→ Task to complete:
After counting the lines below that hold the word "DGND", reply with the count and nothing else.

→ Information provided:
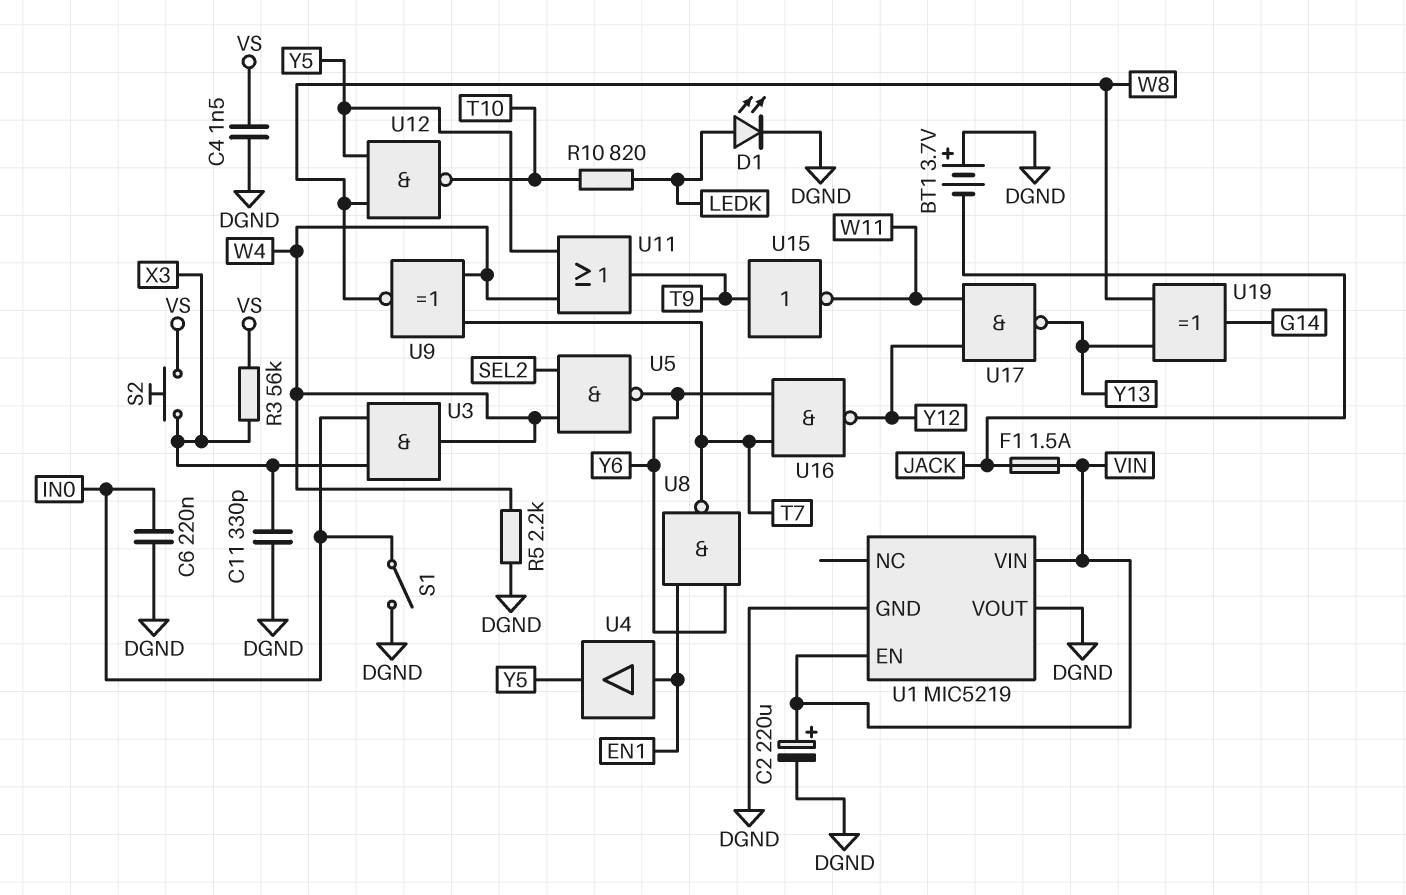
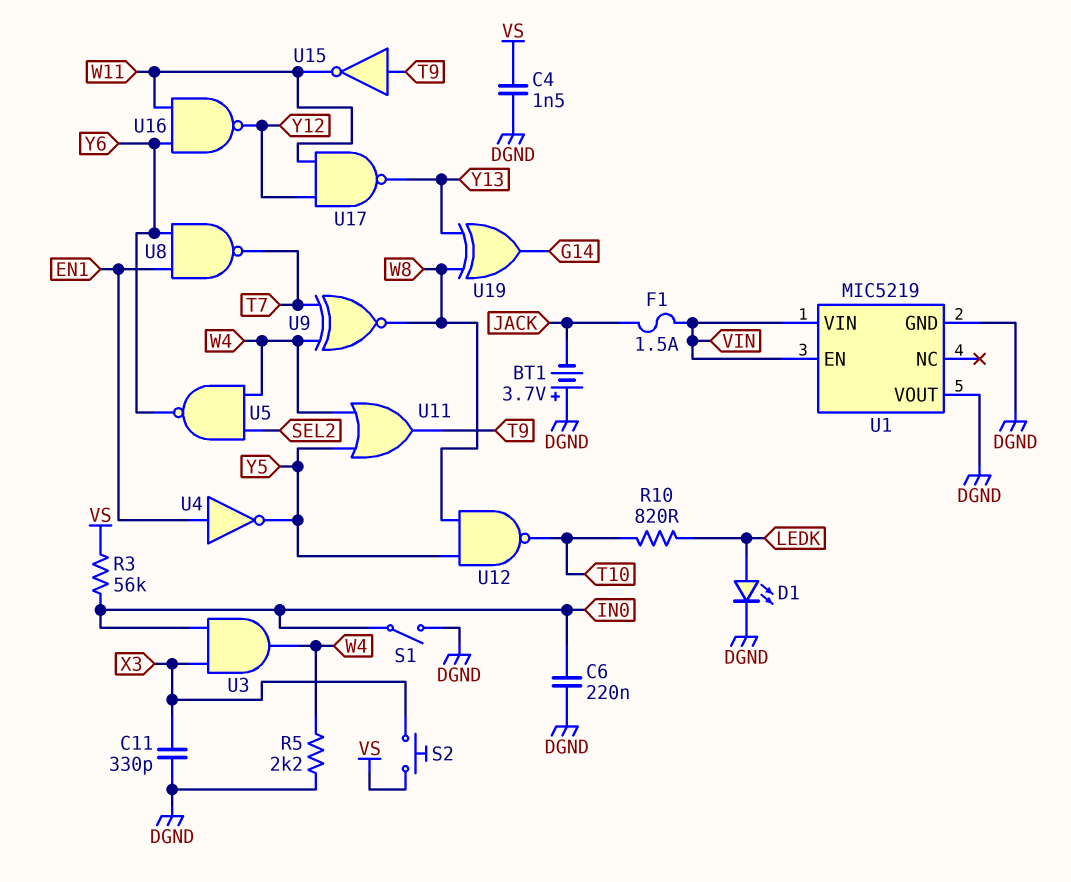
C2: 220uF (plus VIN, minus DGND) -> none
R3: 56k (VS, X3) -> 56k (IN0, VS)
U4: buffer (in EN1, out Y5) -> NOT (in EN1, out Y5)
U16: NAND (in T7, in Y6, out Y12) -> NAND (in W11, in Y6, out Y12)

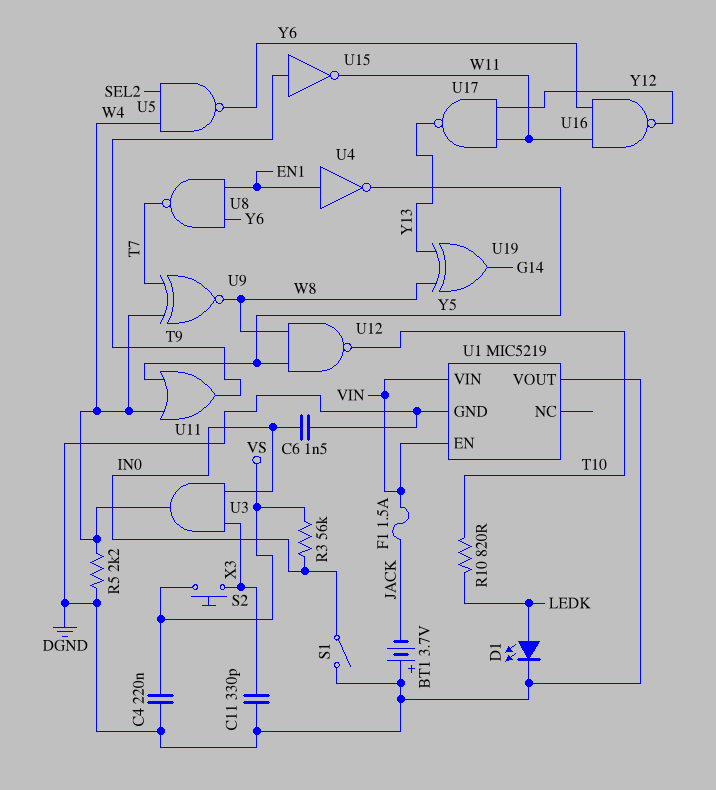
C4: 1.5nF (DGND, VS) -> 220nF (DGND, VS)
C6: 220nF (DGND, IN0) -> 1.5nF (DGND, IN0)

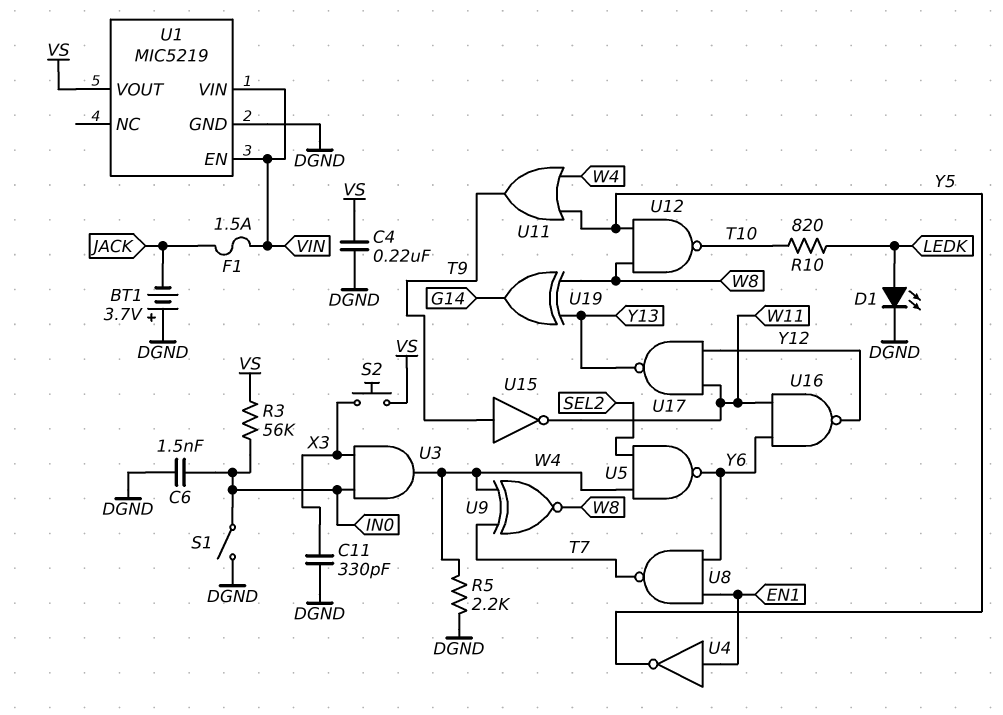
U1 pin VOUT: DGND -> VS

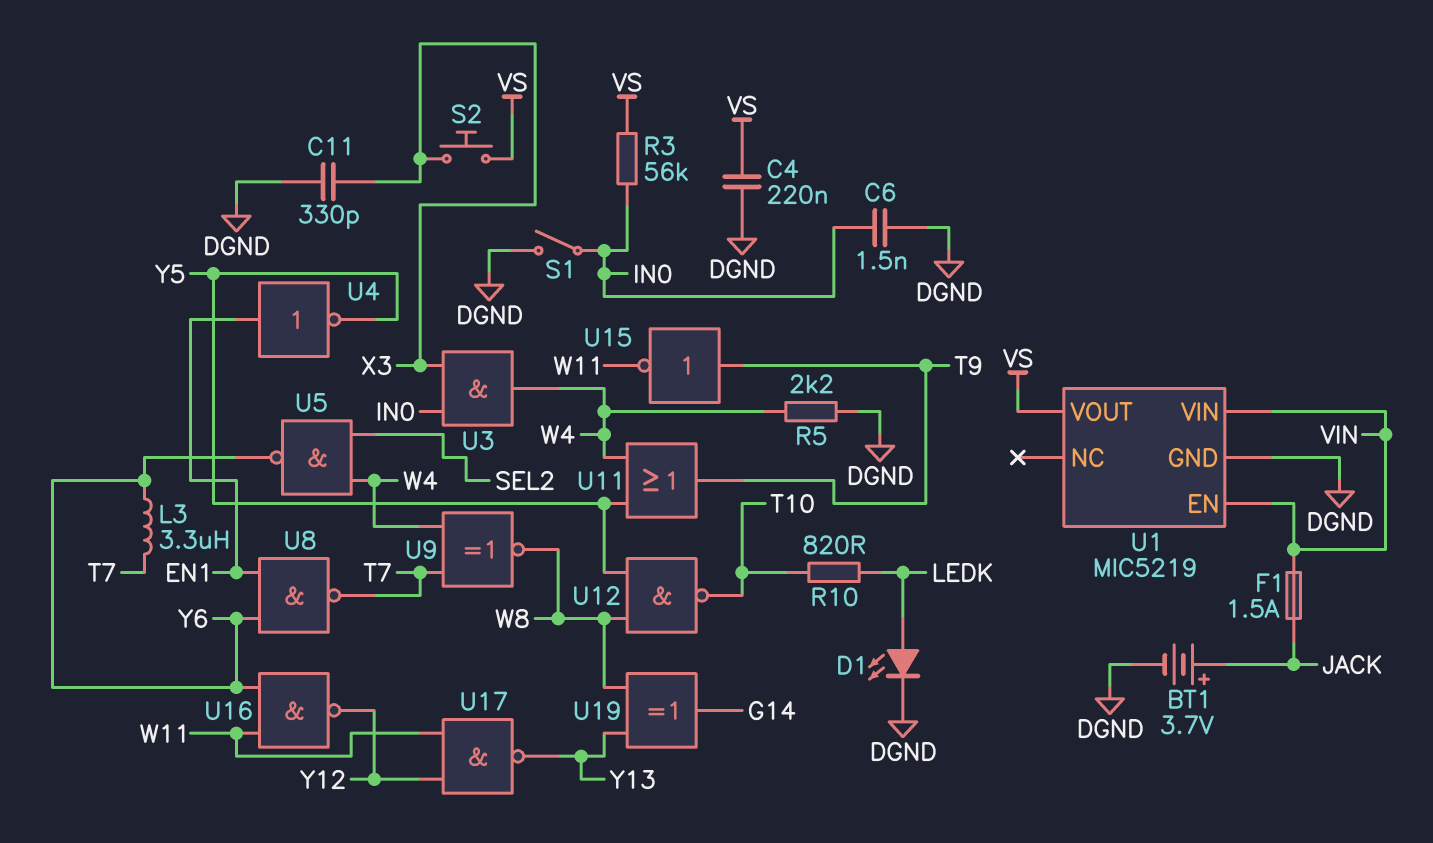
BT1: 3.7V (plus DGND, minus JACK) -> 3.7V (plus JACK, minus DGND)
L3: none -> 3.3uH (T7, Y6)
---
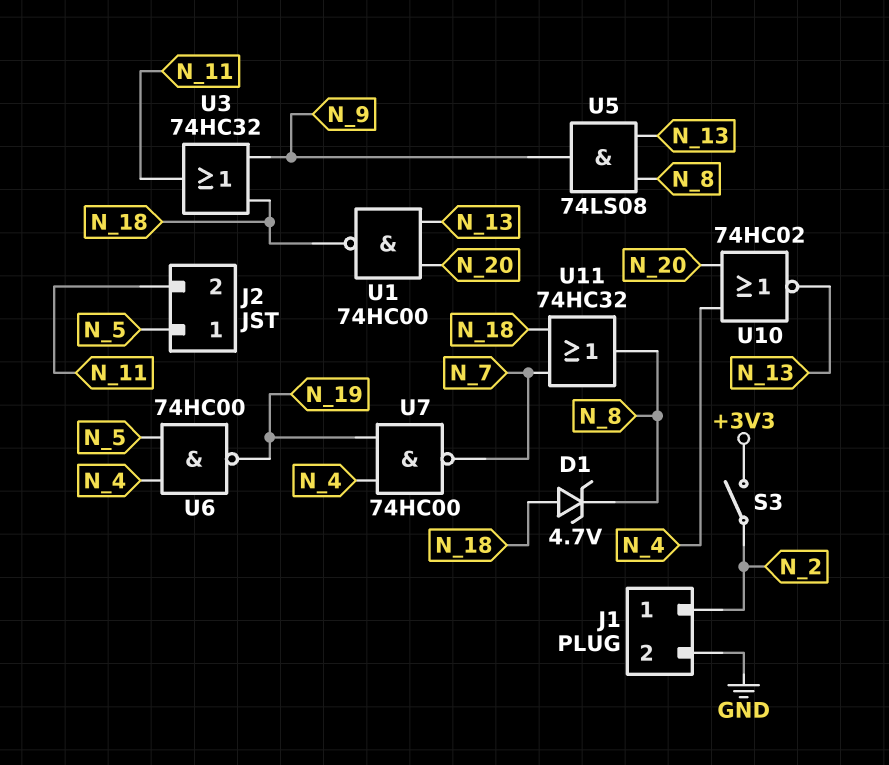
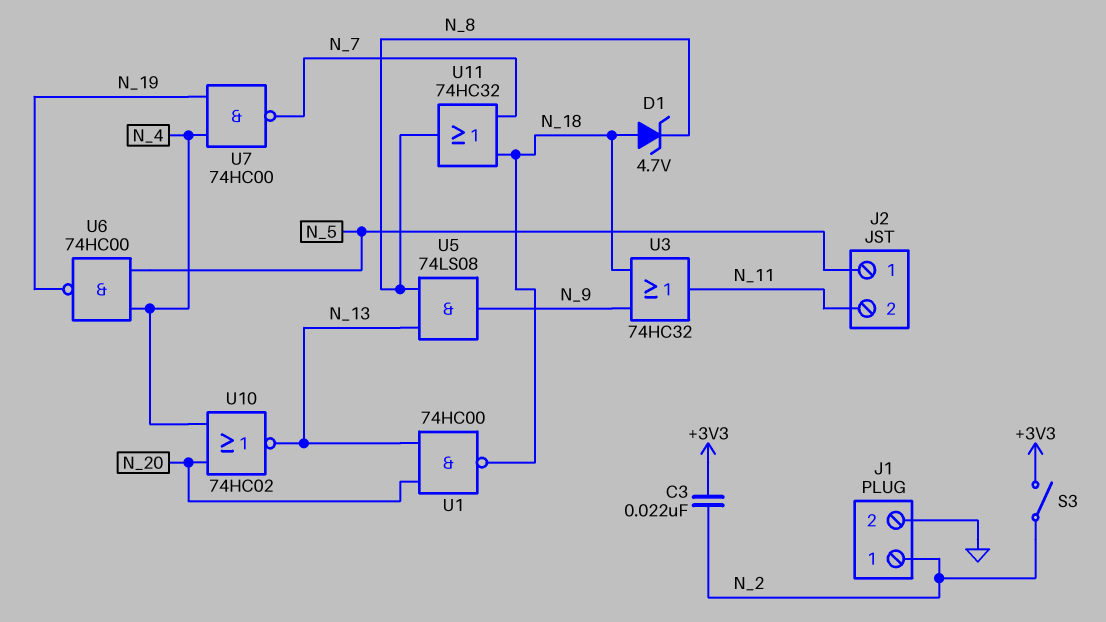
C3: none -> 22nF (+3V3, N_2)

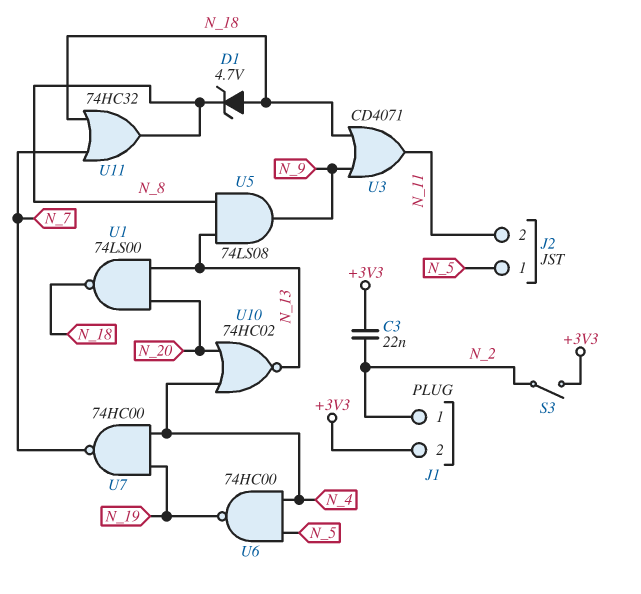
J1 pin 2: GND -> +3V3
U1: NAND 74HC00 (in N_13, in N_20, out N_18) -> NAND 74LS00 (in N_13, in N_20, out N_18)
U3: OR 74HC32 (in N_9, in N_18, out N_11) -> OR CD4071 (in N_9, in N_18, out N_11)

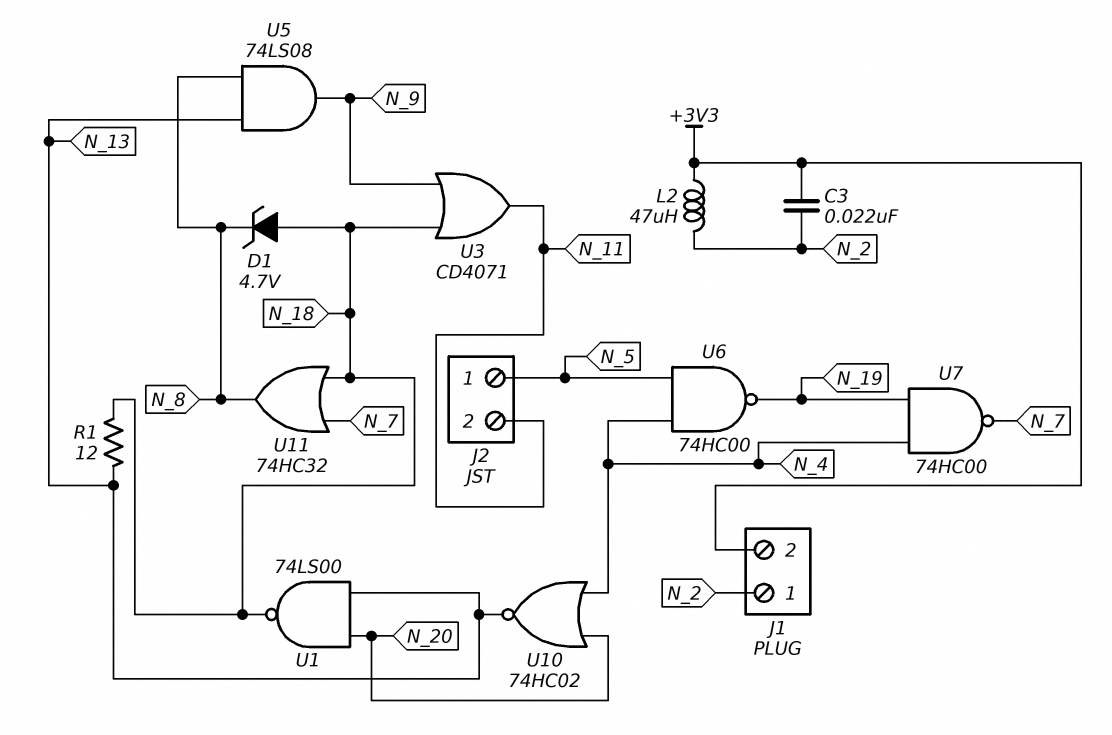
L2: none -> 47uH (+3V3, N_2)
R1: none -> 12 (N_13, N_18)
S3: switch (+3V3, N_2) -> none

→ Solution to this problem:
5